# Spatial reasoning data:
========================
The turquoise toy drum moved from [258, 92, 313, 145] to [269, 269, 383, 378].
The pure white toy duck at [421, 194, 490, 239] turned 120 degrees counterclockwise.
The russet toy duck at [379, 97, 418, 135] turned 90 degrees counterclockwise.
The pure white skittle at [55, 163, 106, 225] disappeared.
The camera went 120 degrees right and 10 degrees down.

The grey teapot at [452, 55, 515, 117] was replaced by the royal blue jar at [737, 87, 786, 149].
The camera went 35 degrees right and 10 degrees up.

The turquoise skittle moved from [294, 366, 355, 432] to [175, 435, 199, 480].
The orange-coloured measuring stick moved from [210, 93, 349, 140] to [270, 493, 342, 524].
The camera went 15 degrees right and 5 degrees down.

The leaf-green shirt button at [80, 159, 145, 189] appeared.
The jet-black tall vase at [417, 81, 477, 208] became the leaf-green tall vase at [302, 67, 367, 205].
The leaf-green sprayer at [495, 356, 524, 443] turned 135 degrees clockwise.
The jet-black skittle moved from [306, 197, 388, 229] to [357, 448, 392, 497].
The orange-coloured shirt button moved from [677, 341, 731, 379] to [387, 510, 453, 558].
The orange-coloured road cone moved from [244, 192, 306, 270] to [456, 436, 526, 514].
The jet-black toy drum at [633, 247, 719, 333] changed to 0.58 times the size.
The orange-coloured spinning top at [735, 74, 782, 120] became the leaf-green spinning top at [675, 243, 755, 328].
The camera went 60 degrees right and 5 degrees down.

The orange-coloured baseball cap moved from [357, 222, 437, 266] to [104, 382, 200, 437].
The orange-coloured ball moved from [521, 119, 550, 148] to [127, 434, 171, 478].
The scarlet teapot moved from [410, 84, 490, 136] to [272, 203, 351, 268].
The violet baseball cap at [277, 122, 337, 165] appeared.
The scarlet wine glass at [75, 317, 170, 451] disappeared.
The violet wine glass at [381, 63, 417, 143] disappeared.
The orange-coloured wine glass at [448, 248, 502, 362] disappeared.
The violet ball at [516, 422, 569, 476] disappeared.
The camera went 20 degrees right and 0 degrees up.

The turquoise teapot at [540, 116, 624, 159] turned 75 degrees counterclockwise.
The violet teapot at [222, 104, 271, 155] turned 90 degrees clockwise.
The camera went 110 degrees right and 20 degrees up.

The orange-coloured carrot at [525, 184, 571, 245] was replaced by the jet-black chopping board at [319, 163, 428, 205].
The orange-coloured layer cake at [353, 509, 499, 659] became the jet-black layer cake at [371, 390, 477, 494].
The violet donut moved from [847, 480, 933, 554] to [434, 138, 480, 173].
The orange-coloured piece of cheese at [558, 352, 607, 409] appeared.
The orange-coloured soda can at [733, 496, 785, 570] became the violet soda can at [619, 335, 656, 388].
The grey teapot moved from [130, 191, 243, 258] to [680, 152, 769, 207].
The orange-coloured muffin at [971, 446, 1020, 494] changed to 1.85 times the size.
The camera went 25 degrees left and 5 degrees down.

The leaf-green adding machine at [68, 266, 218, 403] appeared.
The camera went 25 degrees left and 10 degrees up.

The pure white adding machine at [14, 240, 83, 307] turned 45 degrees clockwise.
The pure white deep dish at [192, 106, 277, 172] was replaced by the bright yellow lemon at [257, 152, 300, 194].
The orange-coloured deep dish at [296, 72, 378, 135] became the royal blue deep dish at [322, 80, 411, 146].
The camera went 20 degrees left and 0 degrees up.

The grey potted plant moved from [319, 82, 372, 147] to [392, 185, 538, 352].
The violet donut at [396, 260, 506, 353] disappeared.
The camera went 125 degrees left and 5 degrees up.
========================
# WHAT YOU WILL DO:
Your reply must contain exactly the lines from the first line of the data through the line holding "The russet toy", and nothing more.

# PROBLEM SOLUTION:
The turquoise toy drum moved from [258, 92, 313, 145] to [269, 269, 383, 378].
The pure white toy duck at [421, 194, 490, 239] turned 120 degrees counterclockwise.
The russet toy duck at [379, 97, 418, 135] turned 90 degrees counterclockwise.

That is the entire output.